(Before-and-after scene images)
::::::::

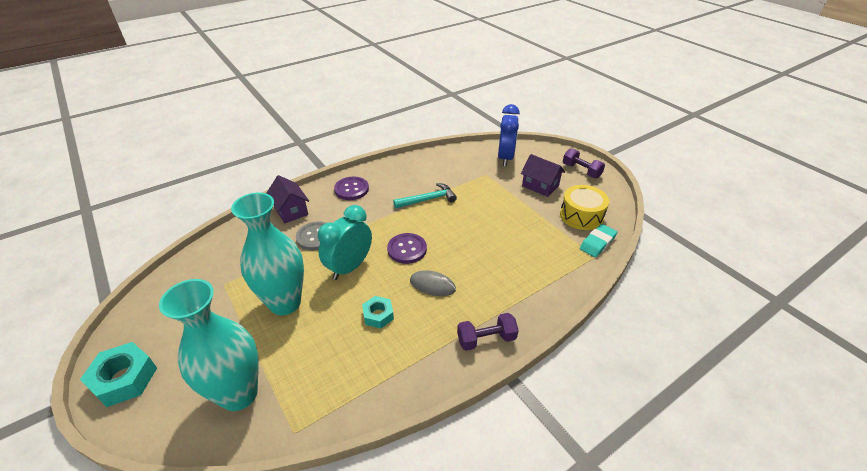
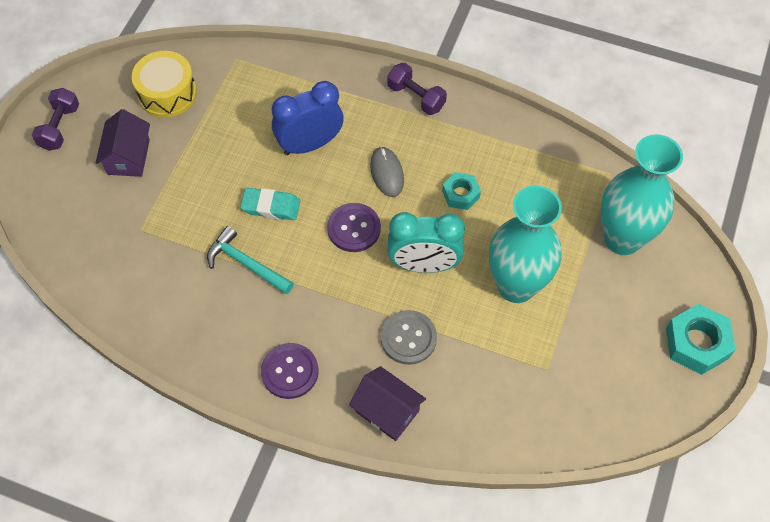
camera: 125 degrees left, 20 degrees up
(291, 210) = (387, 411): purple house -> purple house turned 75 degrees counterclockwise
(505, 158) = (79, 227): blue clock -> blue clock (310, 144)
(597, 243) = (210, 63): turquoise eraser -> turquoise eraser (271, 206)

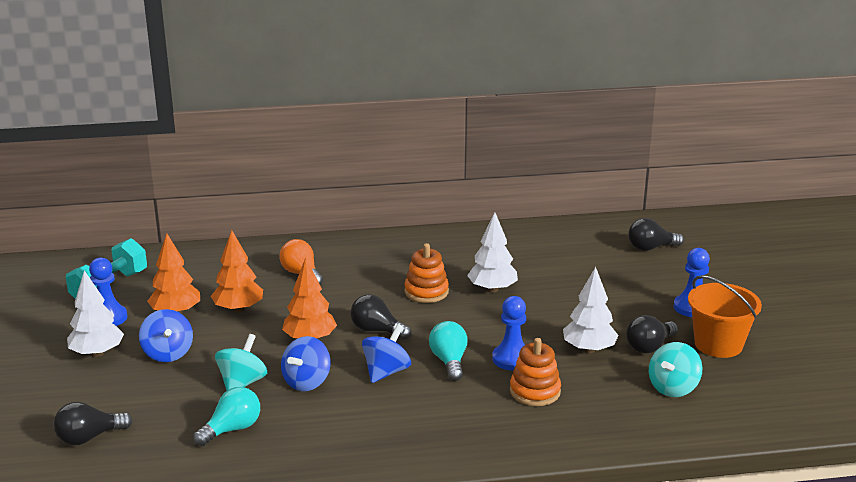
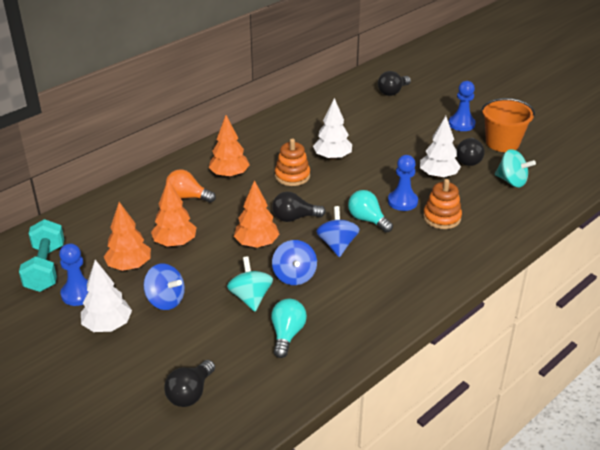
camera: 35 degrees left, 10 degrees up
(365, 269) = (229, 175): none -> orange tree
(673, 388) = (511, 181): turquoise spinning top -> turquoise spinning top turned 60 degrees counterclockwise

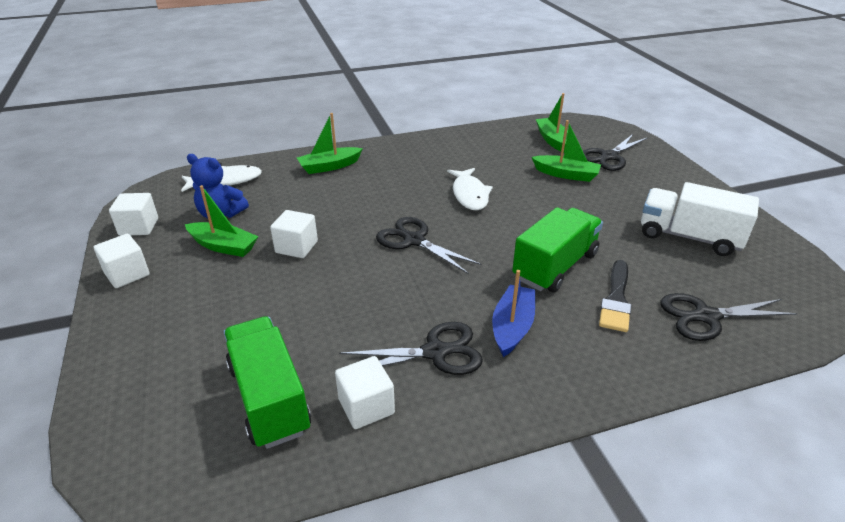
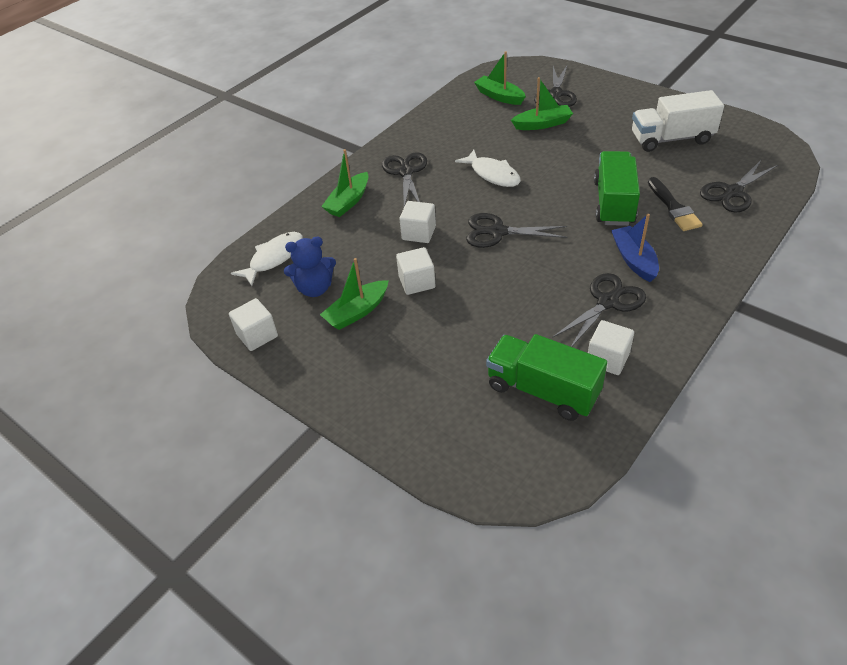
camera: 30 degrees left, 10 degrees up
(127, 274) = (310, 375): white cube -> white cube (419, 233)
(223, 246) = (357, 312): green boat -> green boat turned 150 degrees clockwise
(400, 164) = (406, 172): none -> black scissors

::::::::

# Written task
Reproduce the line that contains "camera: 30 degrees left, 10 degrees up" and each line after it through the last line of the entries above, exactly; leave out all earlier lines.

# Exercise response
camera: 30 degrees left, 10 degrees up
(127, 274) = (310, 375): white cube -> white cube (419, 233)
(223, 246) = (357, 312): green boat -> green boat turned 150 degrees clockwise
(400, 164) = (406, 172): none -> black scissors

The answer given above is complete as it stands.